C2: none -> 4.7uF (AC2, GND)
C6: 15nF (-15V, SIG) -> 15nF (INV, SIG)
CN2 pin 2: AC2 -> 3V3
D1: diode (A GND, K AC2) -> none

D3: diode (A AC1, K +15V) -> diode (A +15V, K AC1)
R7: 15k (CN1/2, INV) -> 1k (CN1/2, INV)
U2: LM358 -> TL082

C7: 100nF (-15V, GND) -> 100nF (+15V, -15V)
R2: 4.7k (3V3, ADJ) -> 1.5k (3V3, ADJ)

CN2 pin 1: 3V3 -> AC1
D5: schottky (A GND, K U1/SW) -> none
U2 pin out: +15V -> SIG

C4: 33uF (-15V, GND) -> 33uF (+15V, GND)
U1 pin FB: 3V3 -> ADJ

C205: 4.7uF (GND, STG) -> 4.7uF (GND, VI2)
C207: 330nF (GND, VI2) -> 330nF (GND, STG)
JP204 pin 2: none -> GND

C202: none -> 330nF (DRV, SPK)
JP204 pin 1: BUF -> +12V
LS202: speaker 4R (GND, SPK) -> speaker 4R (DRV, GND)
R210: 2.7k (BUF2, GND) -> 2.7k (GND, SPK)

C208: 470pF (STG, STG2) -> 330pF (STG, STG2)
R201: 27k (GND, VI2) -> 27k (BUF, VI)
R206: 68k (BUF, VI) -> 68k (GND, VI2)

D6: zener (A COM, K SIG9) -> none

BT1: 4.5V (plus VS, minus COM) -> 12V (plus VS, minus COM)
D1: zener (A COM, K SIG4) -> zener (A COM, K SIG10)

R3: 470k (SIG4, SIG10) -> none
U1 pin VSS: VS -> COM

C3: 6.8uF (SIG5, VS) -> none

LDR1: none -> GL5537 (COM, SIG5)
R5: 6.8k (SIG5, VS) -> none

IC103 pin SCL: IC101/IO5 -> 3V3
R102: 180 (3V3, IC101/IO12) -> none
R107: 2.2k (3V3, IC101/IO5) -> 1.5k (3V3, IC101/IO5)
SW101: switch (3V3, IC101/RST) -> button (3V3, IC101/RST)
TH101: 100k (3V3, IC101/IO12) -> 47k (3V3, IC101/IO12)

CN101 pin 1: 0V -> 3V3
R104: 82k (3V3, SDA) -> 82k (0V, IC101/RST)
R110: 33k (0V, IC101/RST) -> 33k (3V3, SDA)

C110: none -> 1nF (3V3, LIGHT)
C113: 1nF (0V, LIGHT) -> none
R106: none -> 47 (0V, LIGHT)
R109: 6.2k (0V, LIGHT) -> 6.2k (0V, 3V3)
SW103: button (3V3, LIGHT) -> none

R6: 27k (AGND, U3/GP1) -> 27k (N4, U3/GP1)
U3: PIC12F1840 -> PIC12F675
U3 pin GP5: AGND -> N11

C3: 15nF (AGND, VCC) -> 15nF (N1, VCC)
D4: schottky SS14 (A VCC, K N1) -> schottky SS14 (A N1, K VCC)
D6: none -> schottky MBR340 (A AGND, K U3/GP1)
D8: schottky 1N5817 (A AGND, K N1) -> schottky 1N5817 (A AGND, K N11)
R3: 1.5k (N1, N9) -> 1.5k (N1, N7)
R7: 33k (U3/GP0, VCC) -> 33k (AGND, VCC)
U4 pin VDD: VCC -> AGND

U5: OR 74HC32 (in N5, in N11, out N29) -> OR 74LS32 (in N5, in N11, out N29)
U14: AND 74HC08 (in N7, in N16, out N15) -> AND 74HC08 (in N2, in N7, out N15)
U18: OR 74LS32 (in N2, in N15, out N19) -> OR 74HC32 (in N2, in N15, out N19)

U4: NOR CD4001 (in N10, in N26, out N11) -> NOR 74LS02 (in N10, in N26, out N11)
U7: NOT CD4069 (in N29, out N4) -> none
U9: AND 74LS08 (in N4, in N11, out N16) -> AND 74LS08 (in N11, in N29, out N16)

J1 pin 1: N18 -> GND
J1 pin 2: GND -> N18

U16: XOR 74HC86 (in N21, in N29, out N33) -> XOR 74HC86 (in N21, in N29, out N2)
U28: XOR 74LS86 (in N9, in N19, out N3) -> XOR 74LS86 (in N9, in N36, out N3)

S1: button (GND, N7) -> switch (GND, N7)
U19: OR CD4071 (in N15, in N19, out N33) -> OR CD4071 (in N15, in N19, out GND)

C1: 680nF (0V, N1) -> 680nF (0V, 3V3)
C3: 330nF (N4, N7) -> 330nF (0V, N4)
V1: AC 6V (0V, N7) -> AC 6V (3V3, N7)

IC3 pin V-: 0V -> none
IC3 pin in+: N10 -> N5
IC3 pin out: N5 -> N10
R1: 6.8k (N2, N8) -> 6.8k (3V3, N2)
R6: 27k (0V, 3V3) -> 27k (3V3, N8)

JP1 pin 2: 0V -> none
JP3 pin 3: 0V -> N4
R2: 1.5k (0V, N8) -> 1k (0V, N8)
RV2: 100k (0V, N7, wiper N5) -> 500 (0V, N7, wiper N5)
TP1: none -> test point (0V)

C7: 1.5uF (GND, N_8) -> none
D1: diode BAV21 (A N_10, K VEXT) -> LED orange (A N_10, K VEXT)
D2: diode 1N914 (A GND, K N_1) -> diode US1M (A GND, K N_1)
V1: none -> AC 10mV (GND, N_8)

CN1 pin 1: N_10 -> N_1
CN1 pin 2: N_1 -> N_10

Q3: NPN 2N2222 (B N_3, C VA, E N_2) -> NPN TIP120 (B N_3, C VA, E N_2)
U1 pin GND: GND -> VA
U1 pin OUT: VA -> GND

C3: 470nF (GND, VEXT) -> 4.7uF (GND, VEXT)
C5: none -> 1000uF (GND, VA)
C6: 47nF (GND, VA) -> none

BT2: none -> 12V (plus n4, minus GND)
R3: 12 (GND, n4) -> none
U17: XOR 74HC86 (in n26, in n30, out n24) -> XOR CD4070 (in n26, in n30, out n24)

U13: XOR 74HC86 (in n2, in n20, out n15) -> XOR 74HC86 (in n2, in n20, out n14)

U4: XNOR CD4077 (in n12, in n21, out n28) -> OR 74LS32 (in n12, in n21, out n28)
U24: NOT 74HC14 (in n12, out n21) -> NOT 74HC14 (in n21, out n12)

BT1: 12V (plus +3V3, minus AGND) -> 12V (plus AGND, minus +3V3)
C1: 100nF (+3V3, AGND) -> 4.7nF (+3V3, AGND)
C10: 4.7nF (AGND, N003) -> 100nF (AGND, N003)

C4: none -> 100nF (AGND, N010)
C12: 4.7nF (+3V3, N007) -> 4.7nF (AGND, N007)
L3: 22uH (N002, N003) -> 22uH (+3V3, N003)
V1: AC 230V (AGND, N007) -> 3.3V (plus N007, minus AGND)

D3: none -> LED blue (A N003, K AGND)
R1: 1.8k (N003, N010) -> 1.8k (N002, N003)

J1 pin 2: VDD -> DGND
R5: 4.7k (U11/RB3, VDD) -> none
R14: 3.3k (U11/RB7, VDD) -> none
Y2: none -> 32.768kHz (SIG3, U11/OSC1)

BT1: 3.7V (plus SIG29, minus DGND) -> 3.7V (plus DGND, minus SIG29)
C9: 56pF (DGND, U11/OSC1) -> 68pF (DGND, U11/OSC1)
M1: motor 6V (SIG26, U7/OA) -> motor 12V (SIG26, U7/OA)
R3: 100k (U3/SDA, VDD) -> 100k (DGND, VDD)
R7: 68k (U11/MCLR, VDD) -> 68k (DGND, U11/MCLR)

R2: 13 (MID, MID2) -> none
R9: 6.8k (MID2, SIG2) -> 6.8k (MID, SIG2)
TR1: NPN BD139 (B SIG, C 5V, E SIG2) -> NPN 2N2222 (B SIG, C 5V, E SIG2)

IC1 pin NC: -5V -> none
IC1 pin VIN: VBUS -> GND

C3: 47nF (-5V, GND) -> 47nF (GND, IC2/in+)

|---|

[Directions]
Identify how many lines in the entries above include the string "zener", then state that number alone.

[Task response]
2